# [Prompt]
Find the word "none" in the listing below, then return every line it appears in.
━━━━━ Extracted information ━━━━━
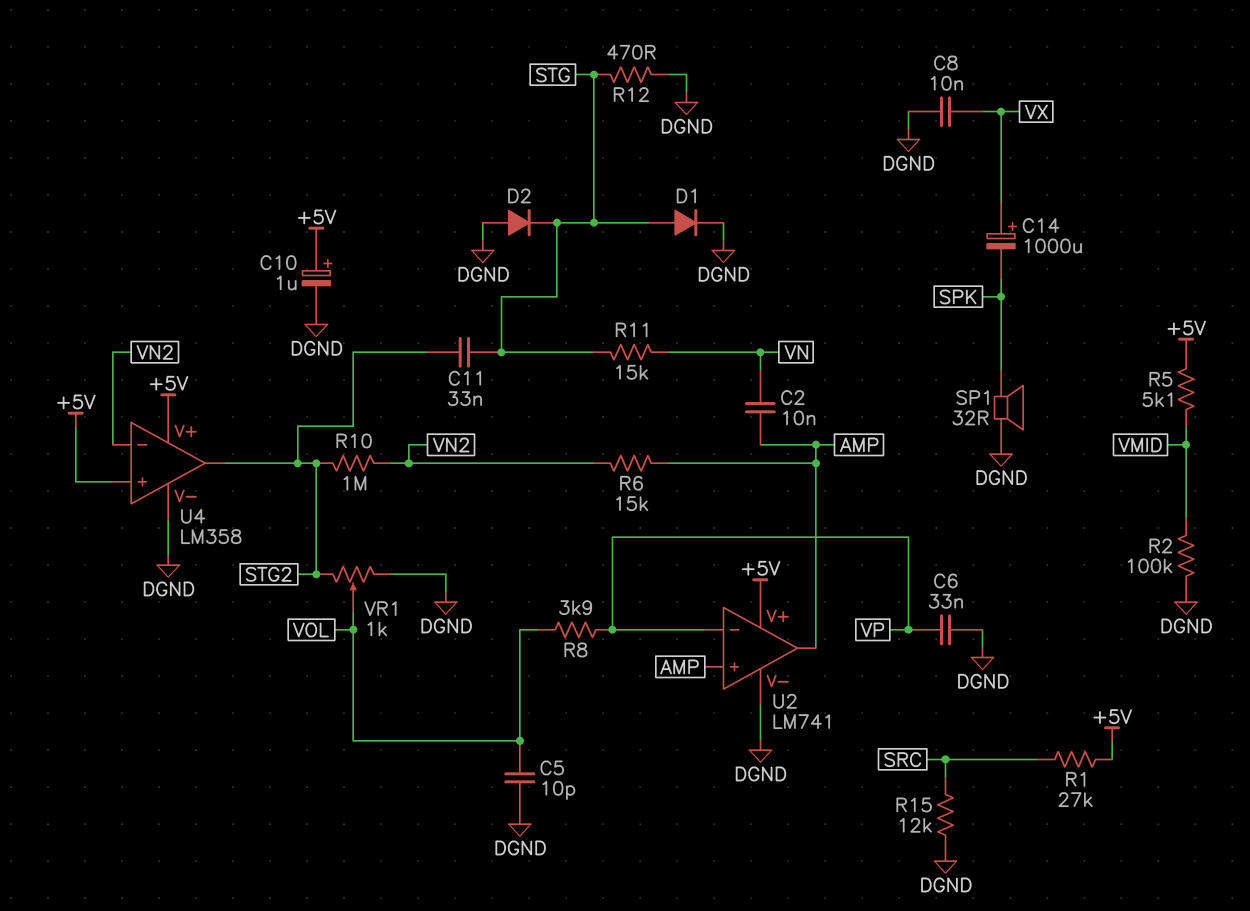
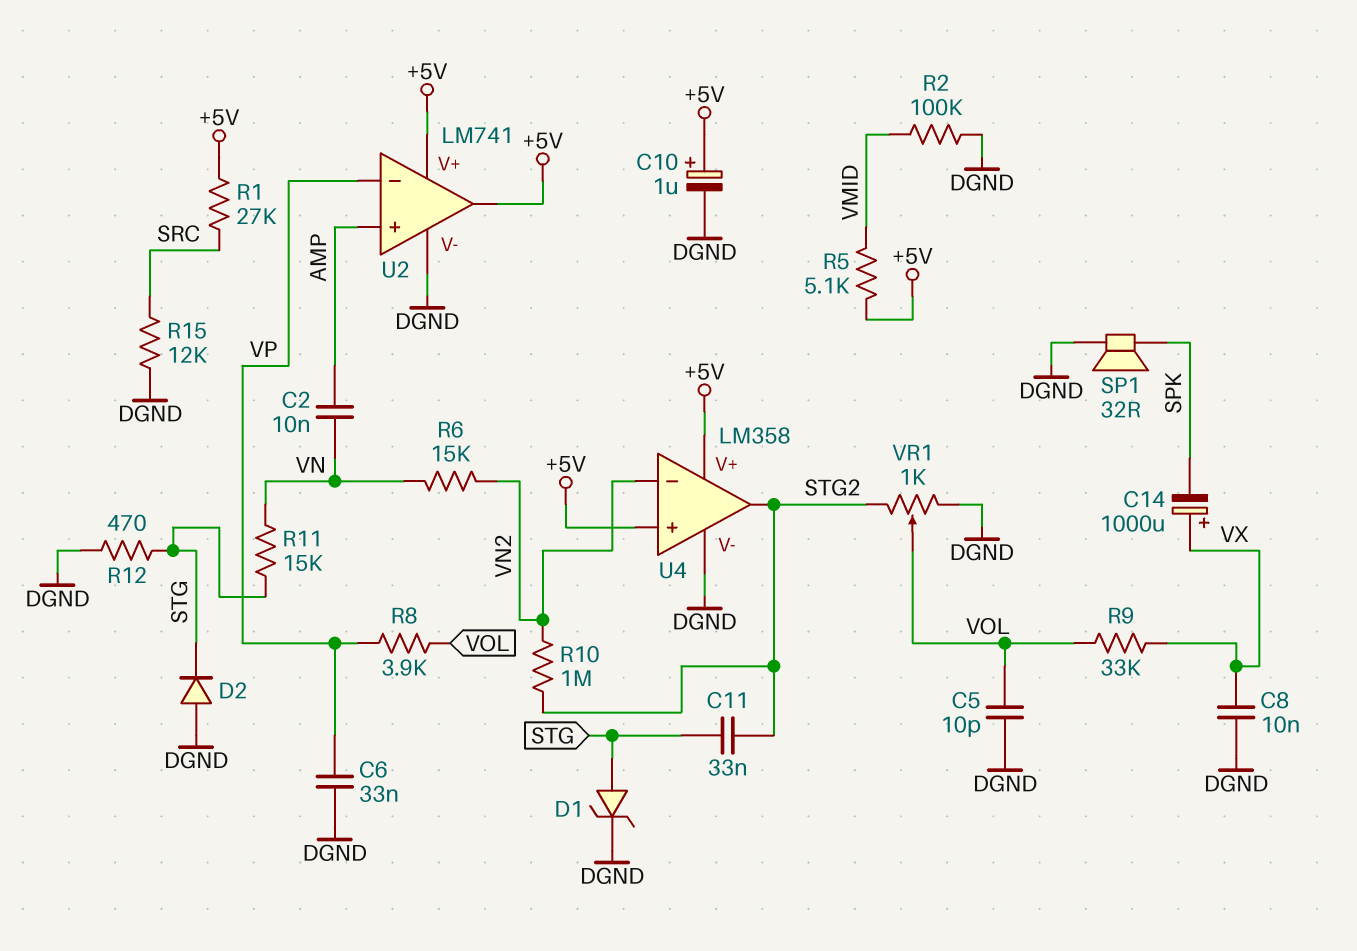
D1: diode (A STG, K DGND) -> zener (A STG, K DGND)
R6: 15k (AMP, VN2) -> 15k (VN, VN2)
R9: none -> 33k (VOL, VX)
U2 pin out: AMP -> +5V

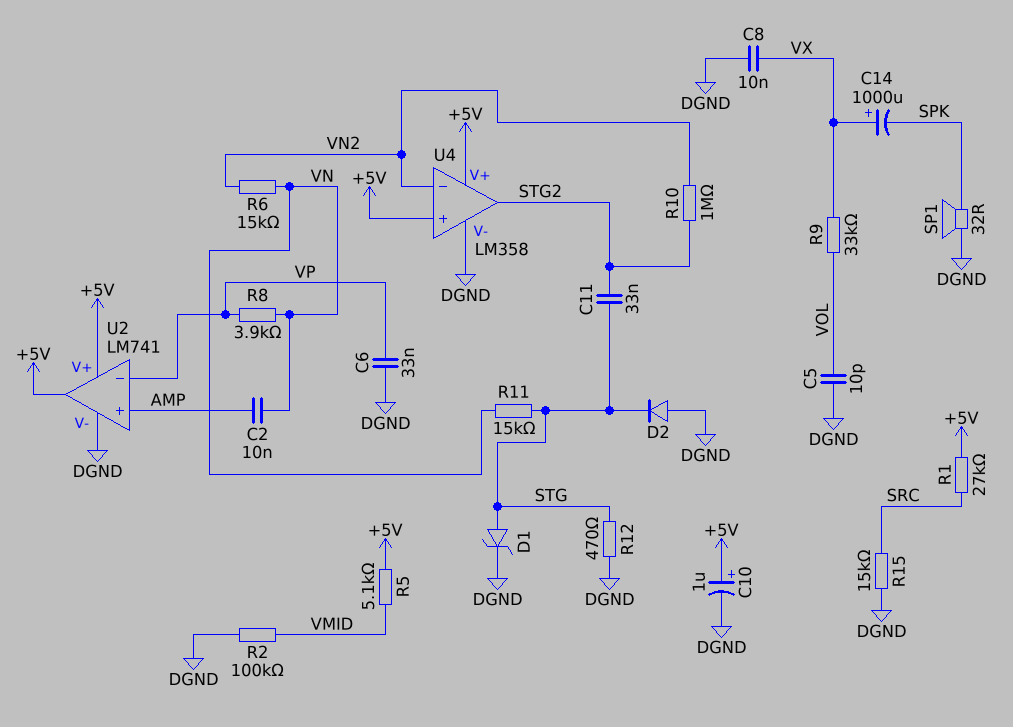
R8: 3.9k (VOL, VP) -> 3.9k (VN, VP)
R15: 12k (DGND, SRC) -> 15k (DGND, SRC)
VR1: 1k (DGND, STG2, wiper VOL) -> none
━━━━━
# [Result for this exercise]
R9: none -> 33k (VOL, VX)
VR1: 1k (DGND, STG2, wiper VOL) -> none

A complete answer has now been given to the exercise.